** Given information follows **
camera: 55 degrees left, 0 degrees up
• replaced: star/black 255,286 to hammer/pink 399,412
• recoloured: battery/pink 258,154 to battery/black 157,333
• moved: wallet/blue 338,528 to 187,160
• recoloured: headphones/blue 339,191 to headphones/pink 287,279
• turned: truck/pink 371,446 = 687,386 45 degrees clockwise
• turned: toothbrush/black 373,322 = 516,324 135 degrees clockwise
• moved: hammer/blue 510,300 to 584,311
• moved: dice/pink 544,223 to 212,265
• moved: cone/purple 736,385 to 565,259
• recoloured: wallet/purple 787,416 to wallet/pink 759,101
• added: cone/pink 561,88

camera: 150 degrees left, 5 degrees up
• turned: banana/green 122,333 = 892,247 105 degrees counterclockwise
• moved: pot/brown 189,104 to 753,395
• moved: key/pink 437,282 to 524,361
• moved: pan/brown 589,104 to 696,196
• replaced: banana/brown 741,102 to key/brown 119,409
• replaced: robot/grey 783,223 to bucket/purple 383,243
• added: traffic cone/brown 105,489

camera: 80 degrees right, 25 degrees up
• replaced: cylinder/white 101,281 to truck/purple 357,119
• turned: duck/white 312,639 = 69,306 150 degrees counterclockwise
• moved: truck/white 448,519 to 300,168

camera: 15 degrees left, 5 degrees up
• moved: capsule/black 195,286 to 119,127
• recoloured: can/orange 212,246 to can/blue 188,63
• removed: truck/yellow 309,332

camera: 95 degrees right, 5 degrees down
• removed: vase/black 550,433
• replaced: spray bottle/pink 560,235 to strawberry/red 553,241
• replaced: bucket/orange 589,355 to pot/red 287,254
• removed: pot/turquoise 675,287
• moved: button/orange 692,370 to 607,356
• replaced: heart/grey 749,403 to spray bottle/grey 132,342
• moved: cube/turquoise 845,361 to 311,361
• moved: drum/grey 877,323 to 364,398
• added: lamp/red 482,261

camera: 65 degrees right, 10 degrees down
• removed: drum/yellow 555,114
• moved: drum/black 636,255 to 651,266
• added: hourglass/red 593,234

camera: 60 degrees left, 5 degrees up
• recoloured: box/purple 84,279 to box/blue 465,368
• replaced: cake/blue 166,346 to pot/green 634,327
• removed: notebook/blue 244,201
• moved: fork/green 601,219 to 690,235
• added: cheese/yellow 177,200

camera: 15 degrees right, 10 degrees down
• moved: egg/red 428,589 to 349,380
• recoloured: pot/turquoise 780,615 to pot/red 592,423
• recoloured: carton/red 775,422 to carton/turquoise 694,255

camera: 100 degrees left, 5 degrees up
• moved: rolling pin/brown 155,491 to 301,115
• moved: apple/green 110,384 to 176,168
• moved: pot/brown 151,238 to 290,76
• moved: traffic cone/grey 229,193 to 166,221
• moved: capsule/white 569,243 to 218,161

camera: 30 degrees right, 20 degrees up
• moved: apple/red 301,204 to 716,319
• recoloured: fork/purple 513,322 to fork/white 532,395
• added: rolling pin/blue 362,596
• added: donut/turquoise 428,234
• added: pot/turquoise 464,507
** End of Given information **
Task details
Using the entries above, find all lines with "wallet". Copy them.

Final answer
• moved: wallet/blue 338,528 to 187,160
• recoloured: wallet/purple 787,416 to wallet/pink 759,101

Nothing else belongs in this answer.